AIM OF THE TASK: Down to the last line, retype each line of the entries exactly, starting with the one that contains "C12: 150uF (plus".

[Detected change data]
=======

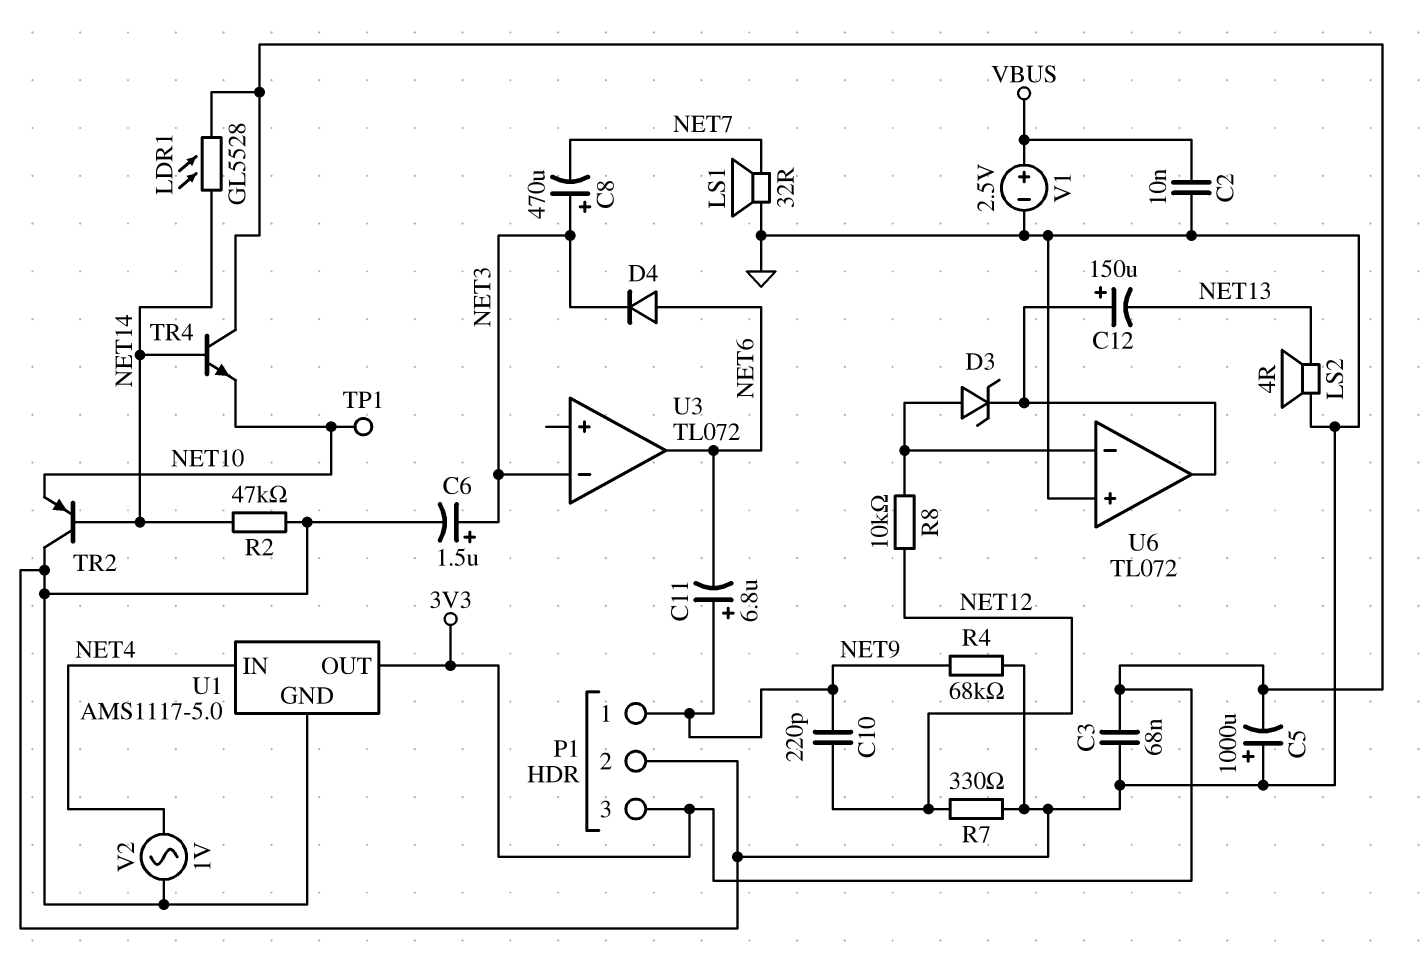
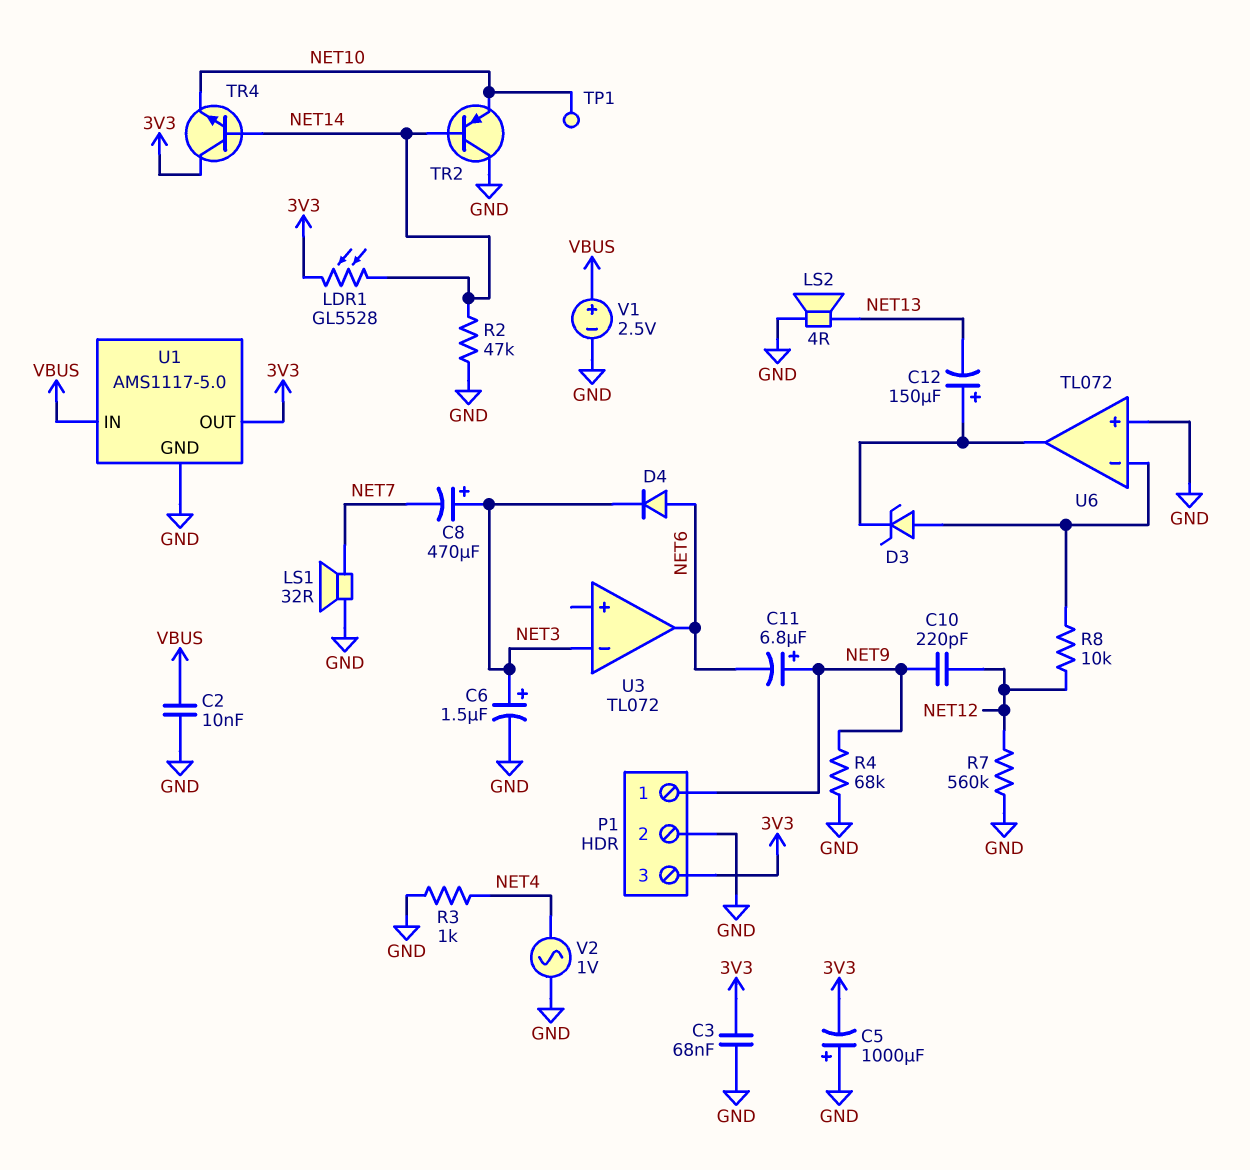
R3: none -> 1k (GND, NET4)
R7: 330 (GND, NET12) -> 560k (GND, NET12)
U1 pin IN: NET4 -> VBUS

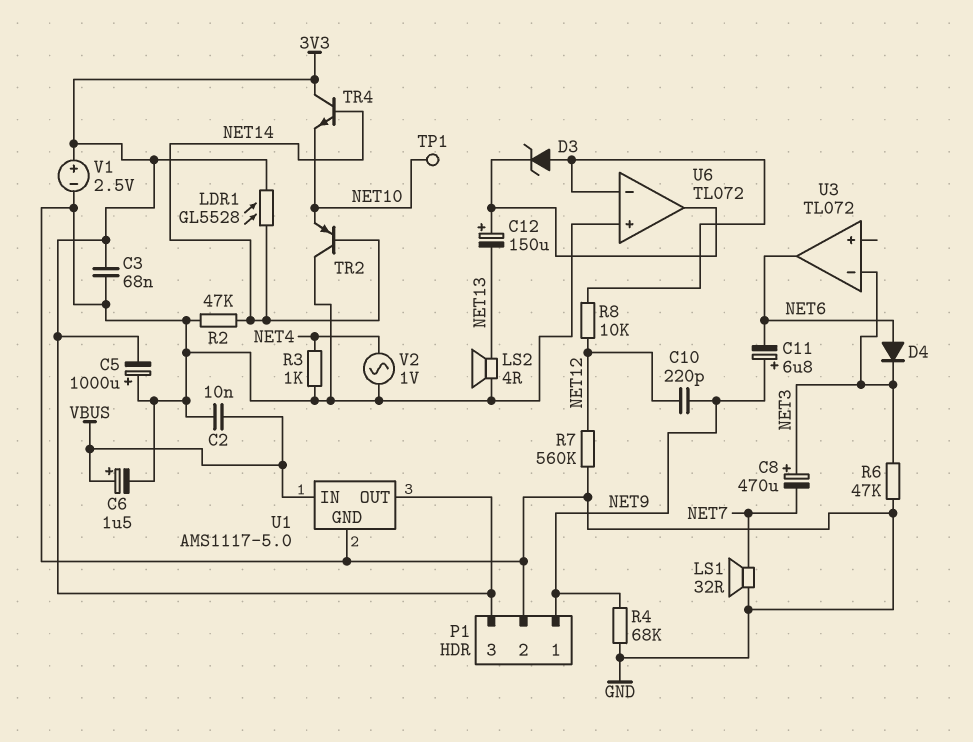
C6: 1.5uF (plus NET3, minus GND) -> 1.5uF (plus VBUS, minus GND)
R6: none -> 47k (GND, NET3)
V1: 2.5V (plus VBUS, minus GND) -> 2.5V (plus 3V3, minus GND)

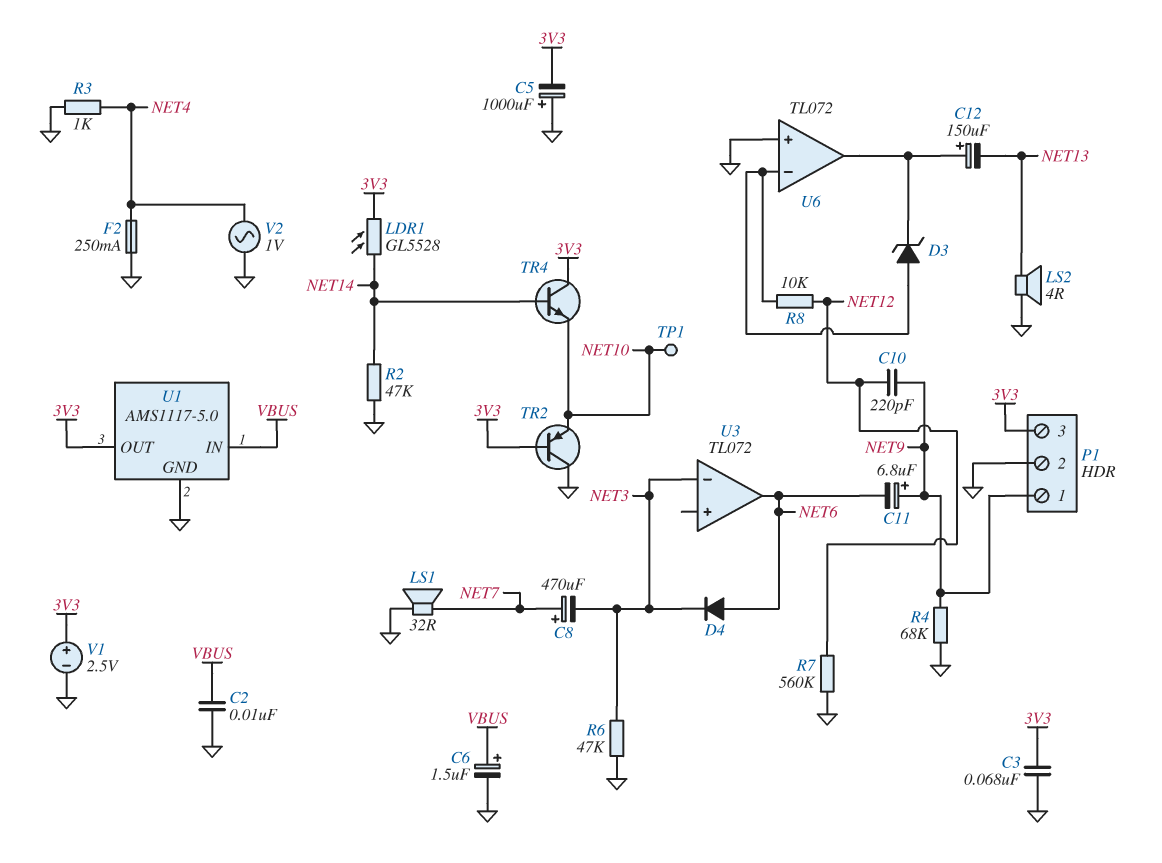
C8: 470uF (plus NET3, minus NET7) -> 470uF (plus NET7, minus NET3)
F2: none -> 250mA (GND, NET4)
TR2: PNP (B NET14, C GND, E NET10) -> PNP (B 3V3, C GND, E NET10)

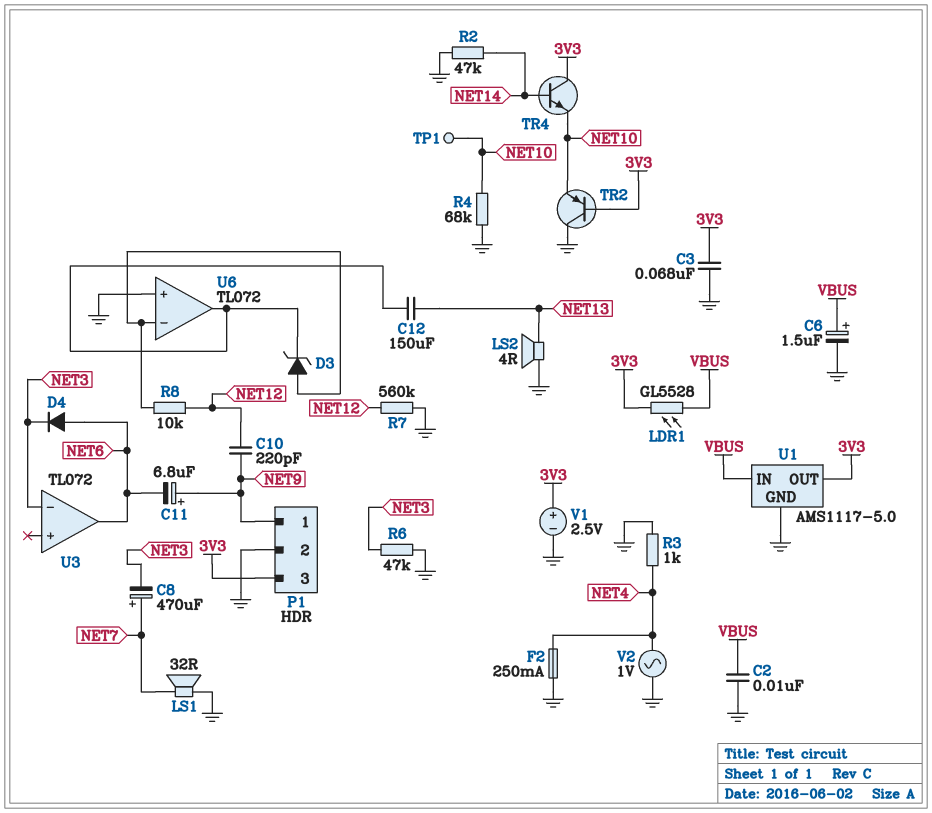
C5: 1000uF (plus GND, minus 3V3) -> none
C12: 150uF (plus U6/out, minus NET13) -> 150uF (NET13, U6/out)
LDR1: GL5528 (3V3, NET14) -> GL5528 (3V3, VBUS)
R4: 68k (GND, NET9) -> 68k (GND, NET10)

=======

RESULT FOR THIS EXERCISE:
C12: 150uF (plus U6/out, minus NET13) -> 150uF (NET13, U6/out)
LDR1: GL5528 (3V3, NET14) -> GL5528 (3V3, VBUS)
R4: 68k (GND, NET9) -> 68k (GND, NET10)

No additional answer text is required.